[Problem details] In the copy, include exactly the lines from the one with "U1 pin out: NET11 -> NET10" through the end of the data and no others, both ends kept, with every picture left out.

Collected data:
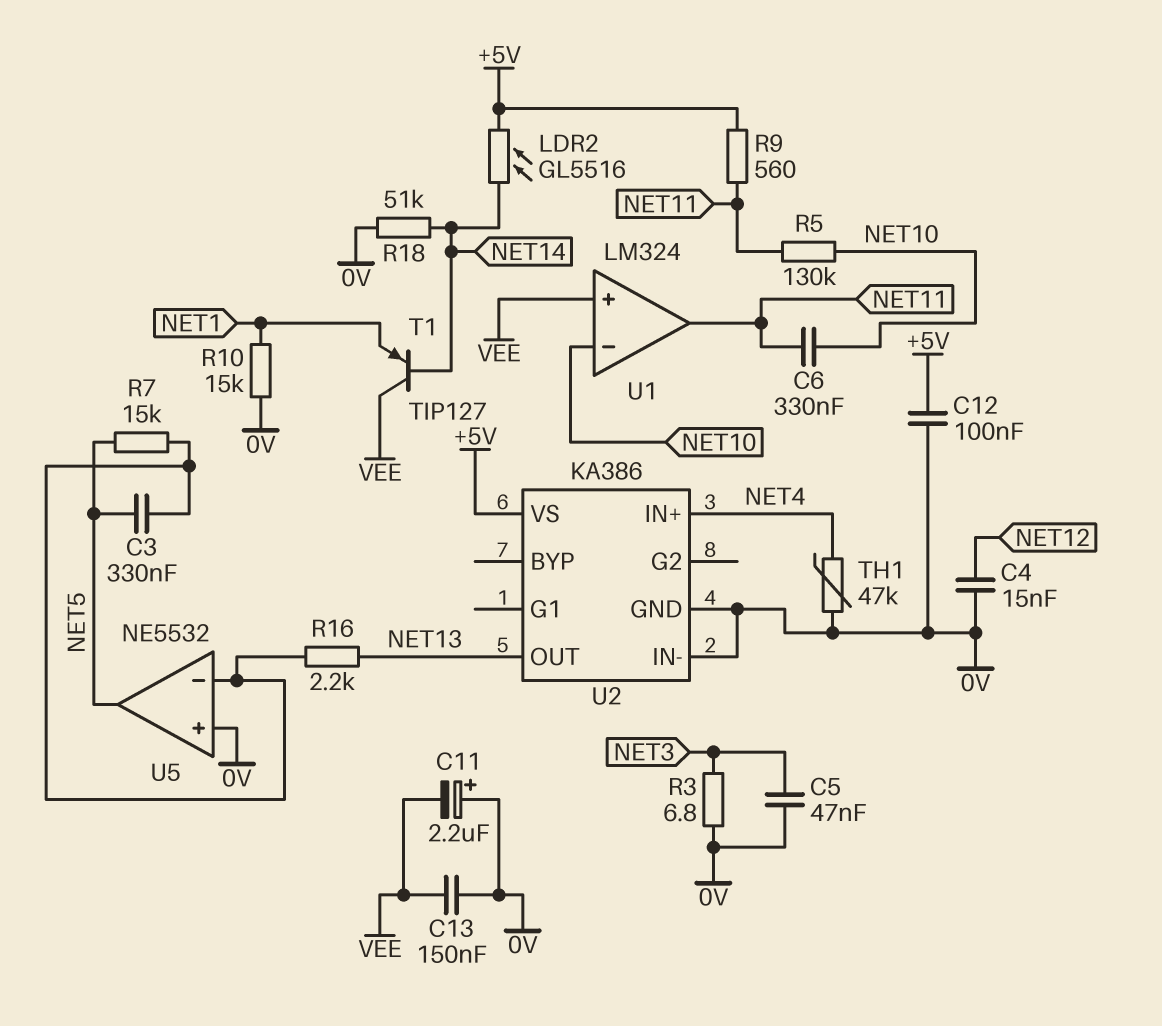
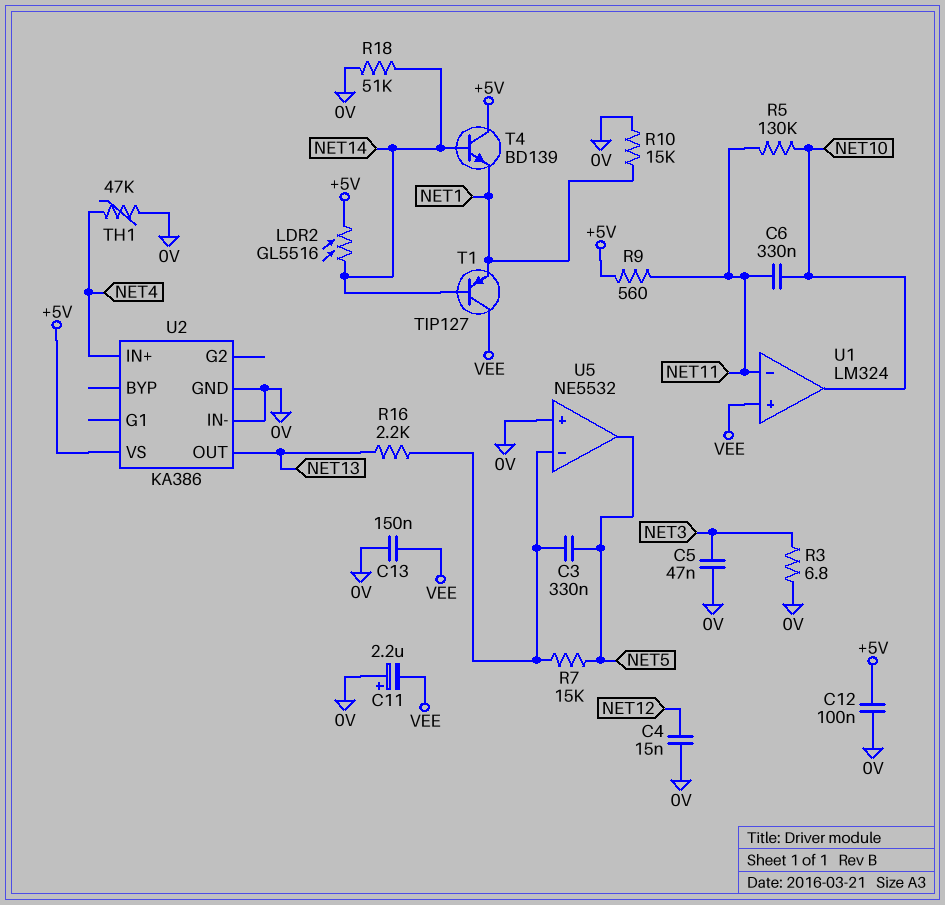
T4: none -> NPN BD139 (B NET14, C +5V, E NET1)
U1 pin in-: NET10 -> NET11
U1 pin out: NET11 -> NET10

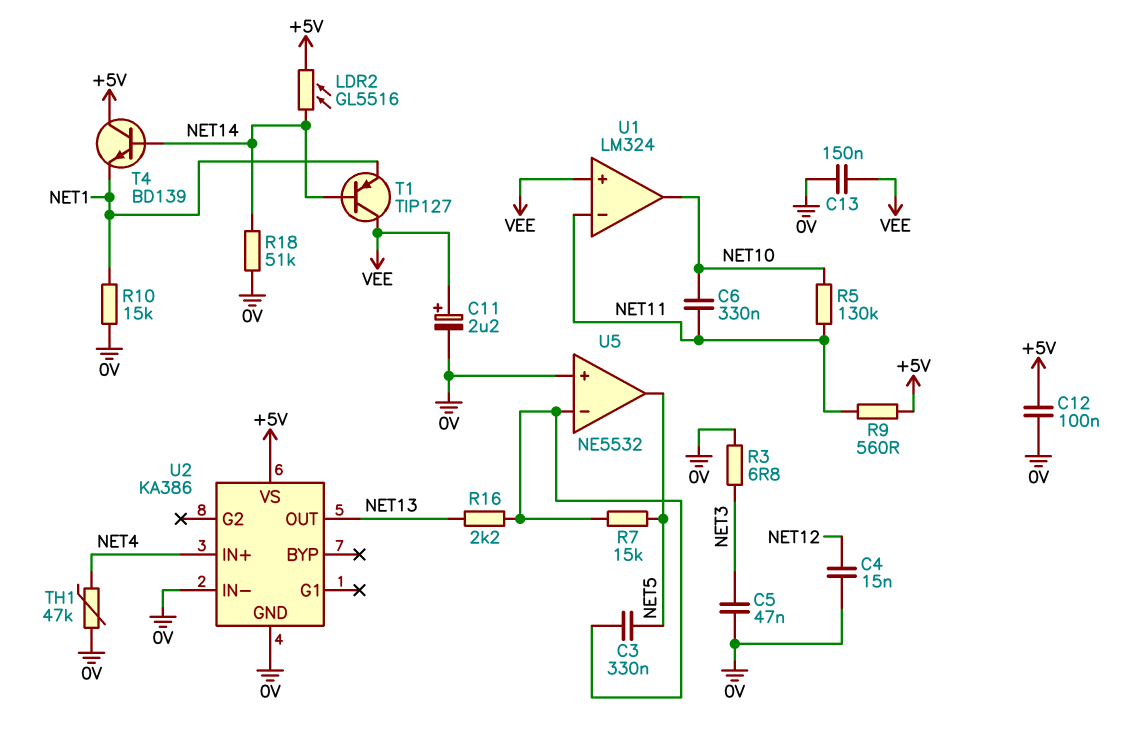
C11: 2.2uF (plus 0V, minus VEE) -> 2.2uF (plus VEE, minus 0V)

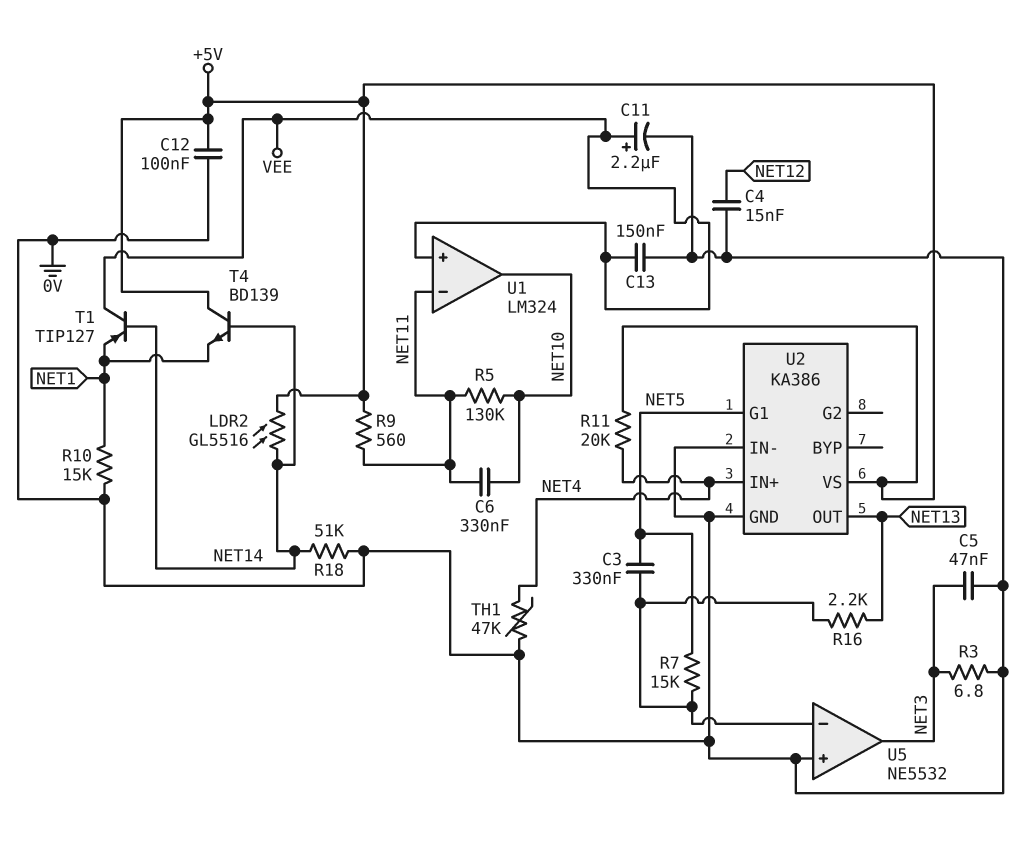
R11: none -> 20k (+5V, NET4)
U2 pin G1: none -> NET5
U5 pin out: NET5 -> NET3

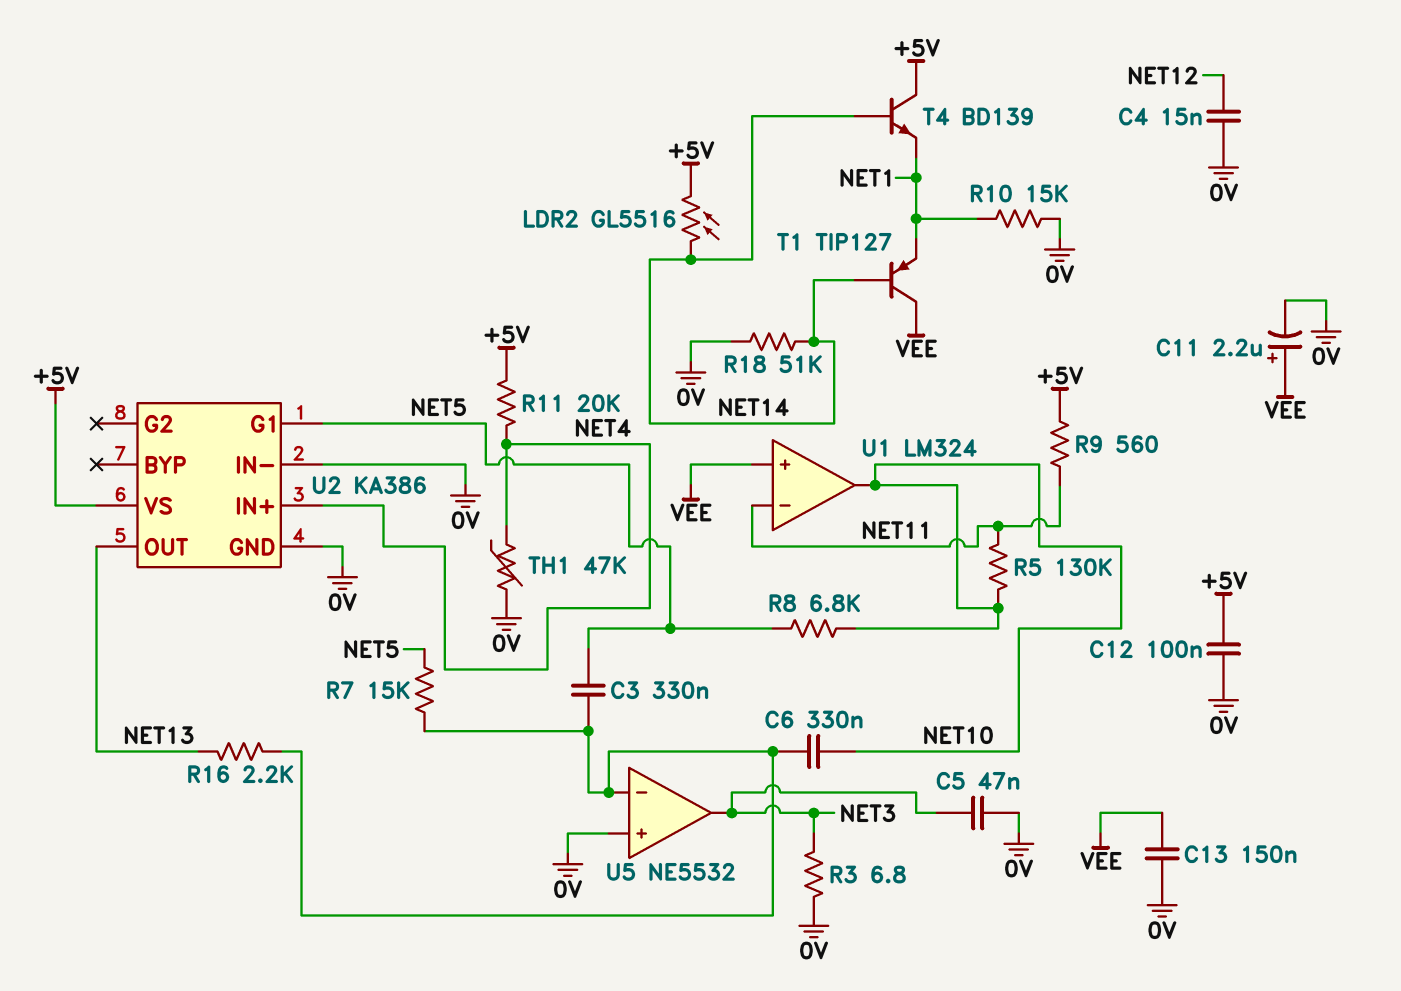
C6: 330nF (NET10, NET11) -> 330nF (NET10, U5/in-)
R8: none -> 6.8k (NET5, NET10)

[Response for this exercise]
U1 pin out: NET11 -> NET10

C11: 2.2uF (plus 0V, minus VEE) -> 2.2uF (plus VEE, minus 0V)

R11: none -> 20k (+5V, NET4)
U2 pin G1: none -> NET5
U5 pin out: NET5 -> NET3

C6: 330nF (NET10, NET11) -> 330nF (NET10, U5/in-)
R8: none -> 6.8k (NET5, NET10)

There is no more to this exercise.